Description of the task –
Retype all the records with nothing changed.

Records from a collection

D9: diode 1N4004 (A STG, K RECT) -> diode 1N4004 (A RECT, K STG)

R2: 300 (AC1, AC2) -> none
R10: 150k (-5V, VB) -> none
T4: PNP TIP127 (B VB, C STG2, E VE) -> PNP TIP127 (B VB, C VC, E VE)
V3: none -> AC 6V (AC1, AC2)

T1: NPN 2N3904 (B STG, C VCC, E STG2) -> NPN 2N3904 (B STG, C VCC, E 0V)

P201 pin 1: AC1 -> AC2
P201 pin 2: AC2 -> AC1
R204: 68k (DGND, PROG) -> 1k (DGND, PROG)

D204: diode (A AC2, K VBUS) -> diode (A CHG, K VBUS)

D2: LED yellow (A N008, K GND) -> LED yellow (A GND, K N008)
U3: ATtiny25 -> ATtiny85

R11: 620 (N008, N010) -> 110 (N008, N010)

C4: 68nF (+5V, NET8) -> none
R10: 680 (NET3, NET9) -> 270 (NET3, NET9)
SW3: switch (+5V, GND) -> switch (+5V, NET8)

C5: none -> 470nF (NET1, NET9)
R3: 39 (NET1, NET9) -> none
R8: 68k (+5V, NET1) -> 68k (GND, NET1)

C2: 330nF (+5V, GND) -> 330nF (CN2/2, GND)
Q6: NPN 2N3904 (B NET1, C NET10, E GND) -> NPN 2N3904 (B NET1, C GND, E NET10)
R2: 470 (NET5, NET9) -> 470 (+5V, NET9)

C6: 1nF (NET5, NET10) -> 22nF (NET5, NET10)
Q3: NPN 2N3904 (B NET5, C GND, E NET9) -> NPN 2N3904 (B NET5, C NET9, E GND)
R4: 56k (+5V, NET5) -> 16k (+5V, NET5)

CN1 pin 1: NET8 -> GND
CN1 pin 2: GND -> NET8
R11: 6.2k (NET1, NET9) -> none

Result for this exercise –
D9: diode 1N4004 (A STG, K RECT) -> diode 1N4004 (A RECT, K STG)

R2: 300 (AC1, AC2) -> none
R10: 150k (-5V, VB) -> none
T4: PNP TIP127 (B VB, C STG2, E VE) -> PNP TIP127 (B VB, C VC, E VE)
V3: none -> AC 6V (AC1, AC2)

T1: NPN 2N3904 (B STG, C VCC, E STG2) -> NPN 2N3904 (B STG, C VCC, E 0V)

P201 pin 1: AC1 -> AC2
P201 pin 2: AC2 -> AC1
R204: 68k (DGND, PROG) -> 1k (DGND, PROG)

D204: diode (A AC2, K VBUS) -> diode (A CHG, K VBUS)

D2: LED yellow (A N008, K GND) -> LED yellow (A GND, K N008)
U3: ATtiny25 -> ATtiny85

R11: 620 (N008, N010) -> 110 (N008, N010)

C4: 68nF (+5V, NET8) -> none
R10: 680 (NET3, NET9) -> 270 (NET3, NET9)
SW3: switch (+5V, GND) -> switch (+5V, NET8)

C5: none -> 470nF (NET1, NET9)
R3: 39 (NET1, NET9) -> none
R8: 68k (+5V, NET1) -> 68k (GND, NET1)

C2: 330nF (+5V, GND) -> 330nF (CN2/2, GND)
Q6: NPN 2N3904 (B NET1, C NET10, E GND) -> NPN 2N3904 (B NET1, C GND, E NET10)
R2: 470 (NET5, NET9) -> 470 (+5V, NET9)

C6: 1nF (NET5, NET10) -> 22nF (NET5, NET10)
Q3: NPN 2N3904 (B NET5, C GND, E NET9) -> NPN 2N3904 (B NET5, C NET9, E GND)
R4: 56k (+5V, NET5) -> 16k (+5V, NET5)

CN1 pin 1: NET8 -> GND
CN1 pin 2: GND -> NET8
R11: 6.2k (NET1, NET9) -> none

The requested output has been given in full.